▸ SUPPLIED INFORMATION:
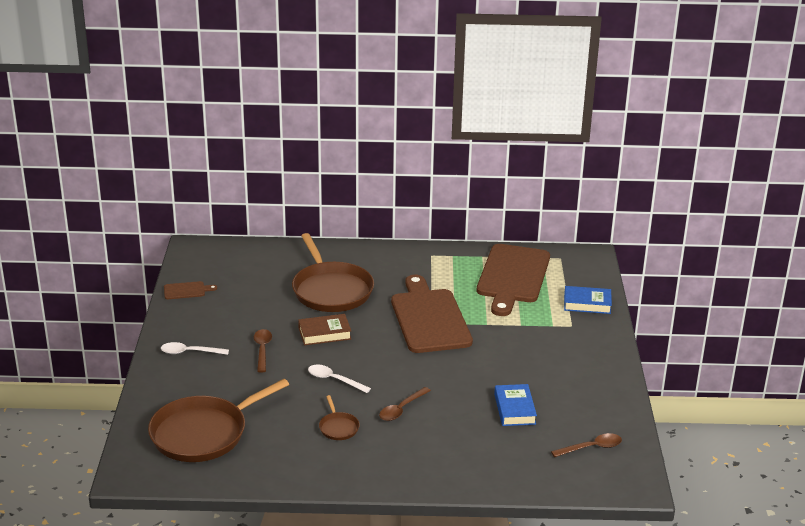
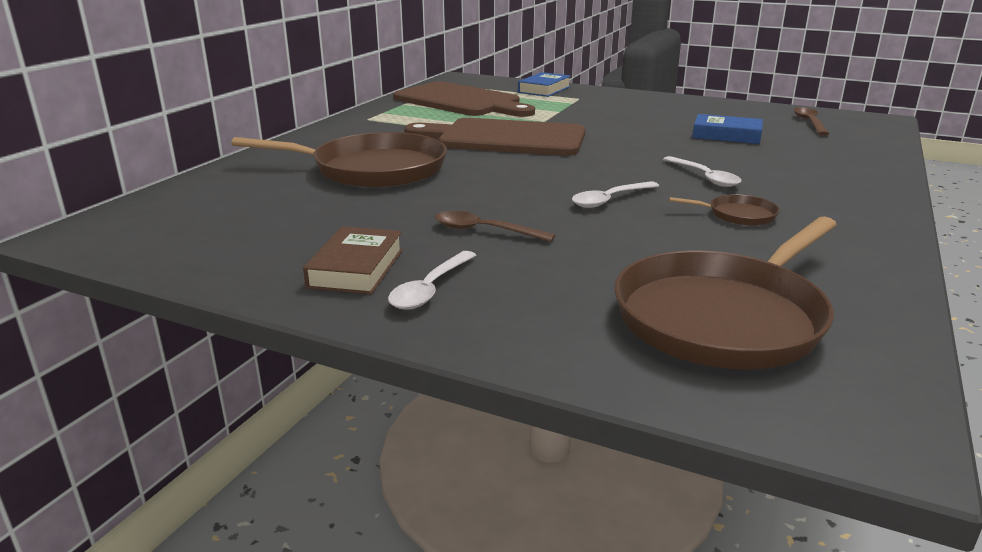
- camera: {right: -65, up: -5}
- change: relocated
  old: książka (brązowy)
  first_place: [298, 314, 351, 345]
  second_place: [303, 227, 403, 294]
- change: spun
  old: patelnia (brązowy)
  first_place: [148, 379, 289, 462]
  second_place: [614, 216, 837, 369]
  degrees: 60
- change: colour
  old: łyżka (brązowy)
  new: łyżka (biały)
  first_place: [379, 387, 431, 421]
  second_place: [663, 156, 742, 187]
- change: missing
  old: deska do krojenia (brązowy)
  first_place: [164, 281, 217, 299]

---

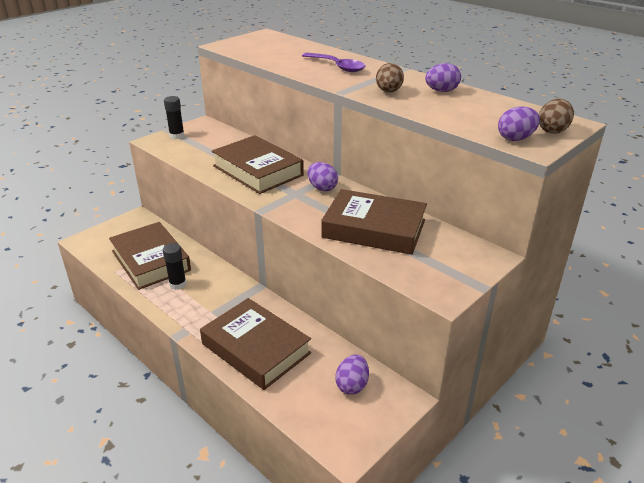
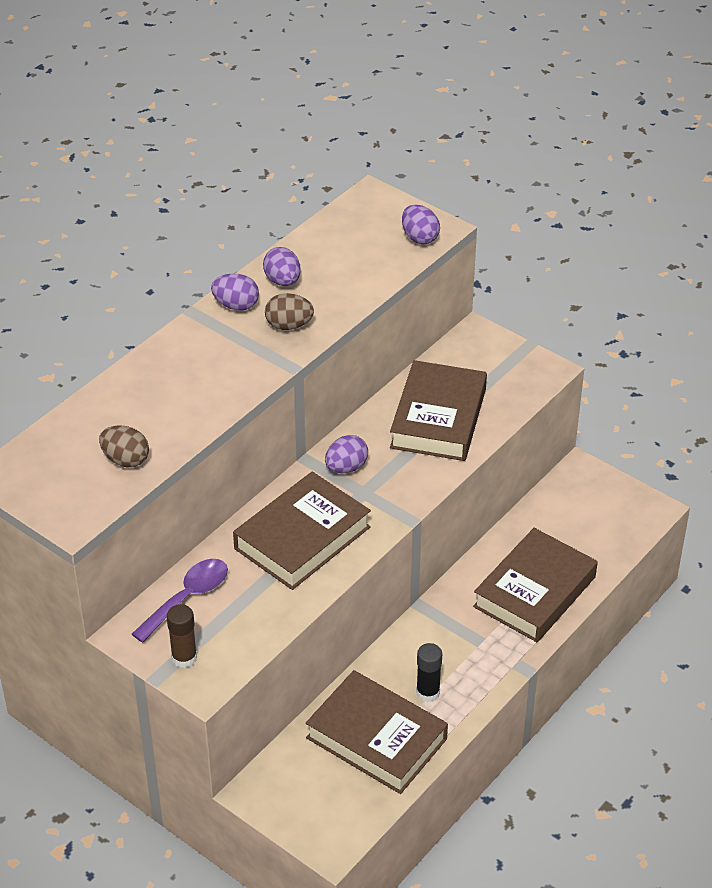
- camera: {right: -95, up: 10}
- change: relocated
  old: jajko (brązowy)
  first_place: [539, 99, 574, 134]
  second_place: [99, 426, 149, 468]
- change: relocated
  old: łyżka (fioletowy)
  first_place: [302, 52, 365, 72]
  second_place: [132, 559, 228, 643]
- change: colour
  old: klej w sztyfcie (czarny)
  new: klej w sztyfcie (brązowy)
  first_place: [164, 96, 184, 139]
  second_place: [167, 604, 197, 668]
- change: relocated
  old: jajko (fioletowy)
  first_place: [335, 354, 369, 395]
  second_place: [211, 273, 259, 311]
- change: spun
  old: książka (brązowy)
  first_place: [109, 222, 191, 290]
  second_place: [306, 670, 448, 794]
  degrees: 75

▸ ACTION ITEM: Look over the listing above and copy each line that contains "sztyfcie".

▸ ANSWER SPACE:
  old: klej w sztyfcie (czarny)
  new: klej w sztyfcie (brązowy)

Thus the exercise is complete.